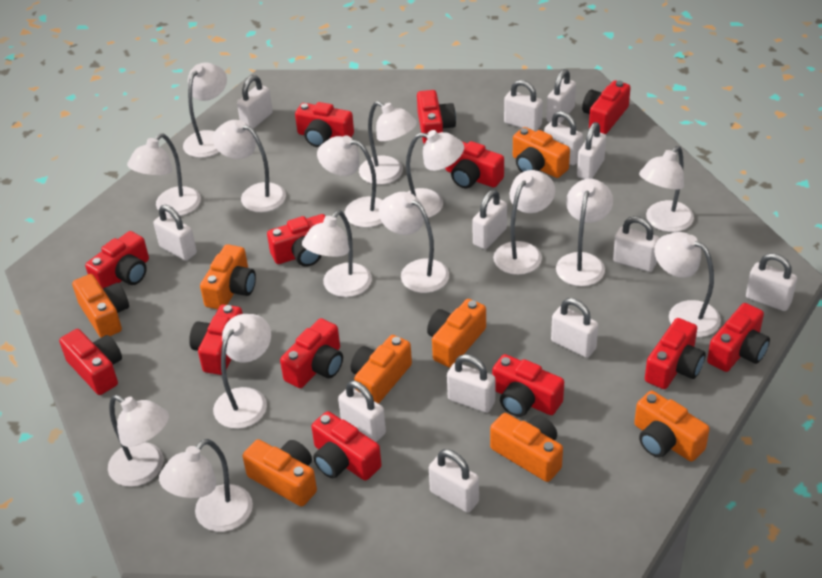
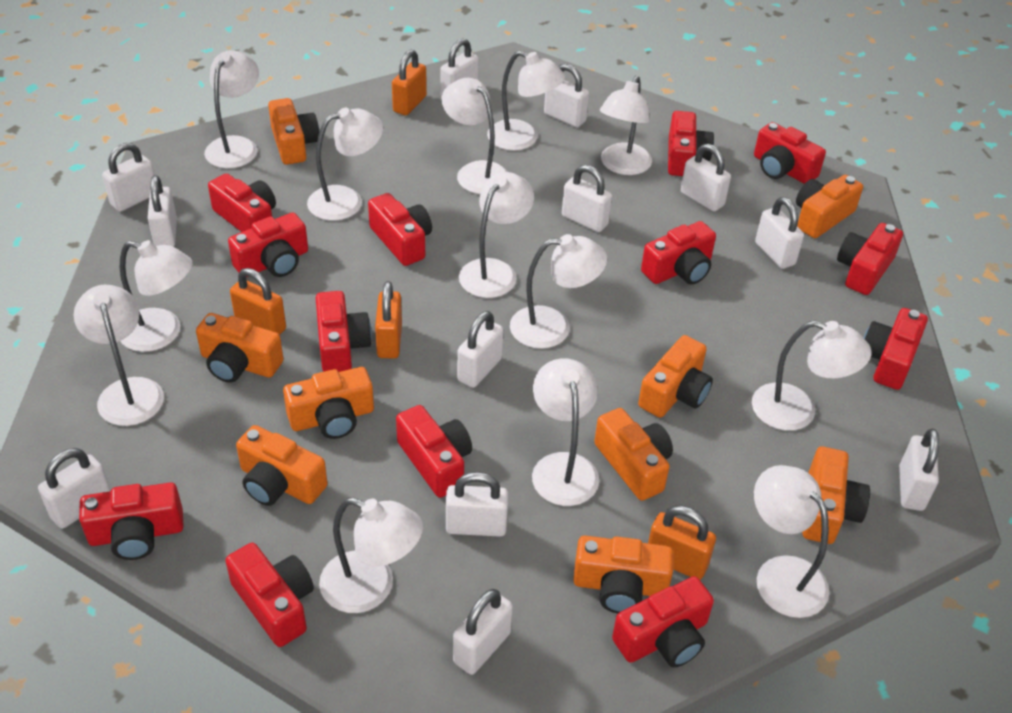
orange camera: 8 -> 9
orange padlock: 0 -> 4
white lamp: 15 -> 13
white padlock: 13 -> 12

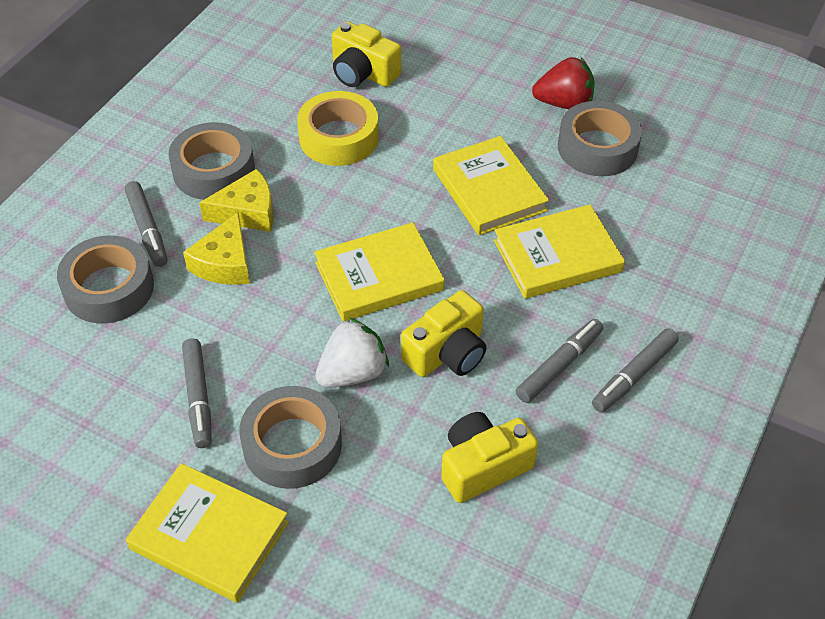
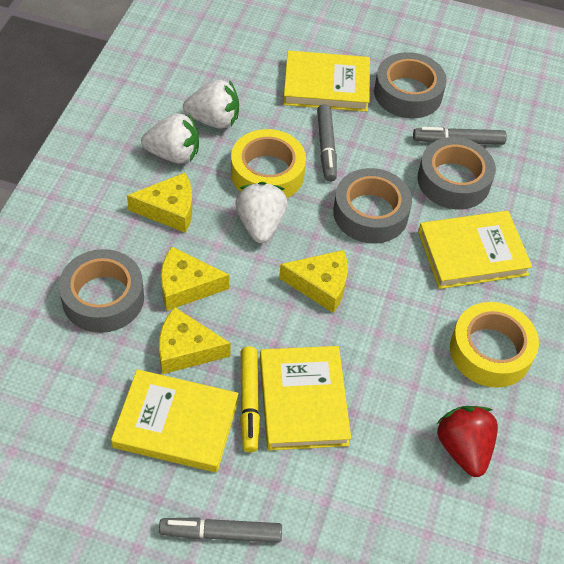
grey marker: 4 -> 3
white strawberry: 1 -> 3
yellow camera: 3 -> 0
yellow cheese: 2 -> 4
yellow marker: 0 -> 1
yellow tape: 1 -> 2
____
EXERCISE REQUIREMENTS: Excluding the pictures, transcribe all of the entries exactly.

TASK ANSWER:
orange camera: 8 -> 9
orange padlock: 0 -> 4
white lamp: 15 -> 13
white padlock: 13 -> 12

grey marker: 4 -> 3
white strawberry: 1 -> 3
yellow camera: 3 -> 0
yellow cheese: 2 -> 4
yellow marker: 0 -> 1
yellow tape: 1 -> 2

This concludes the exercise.